Copy the lines of the material word for word, starting at the line containing "orange star: moved 21 px left, 53 px up" and ending with the last line of the material. Leave the pictures out.

Data items:
■ ■ ■ ■ ■

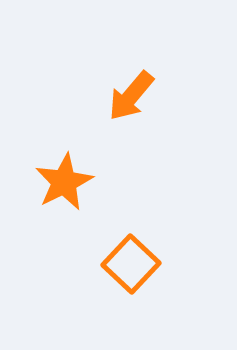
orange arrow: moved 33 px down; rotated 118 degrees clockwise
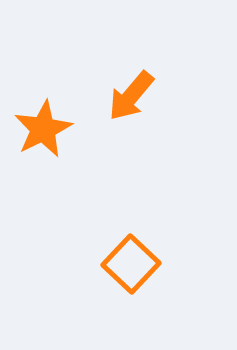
orange star: moved 21 px left, 53 px up
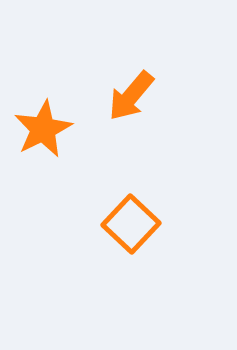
orange square: moved 40 px up
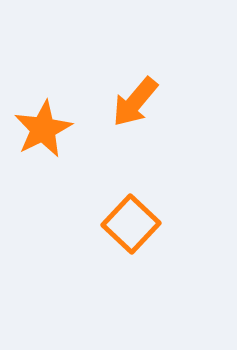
orange arrow: moved 4 px right, 6 px down
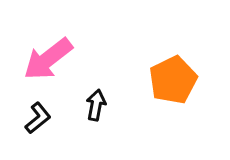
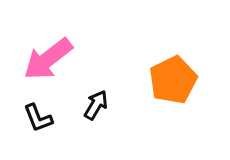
black arrow: rotated 20 degrees clockwise
black L-shape: rotated 108 degrees clockwise
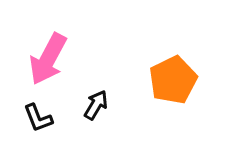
pink arrow: rotated 24 degrees counterclockwise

■ ■ ■ ■ ■

# SOLUTION TO THE EXERCISE:
orange star: moved 21 px left, 53 px up
orange square: moved 40 px up
orange arrow: moved 4 px right, 6 px down
black arrow: rotated 20 degrees clockwise
black L-shape: rotated 108 degrees clockwise
pink arrow: rotated 24 degrees counterclockwise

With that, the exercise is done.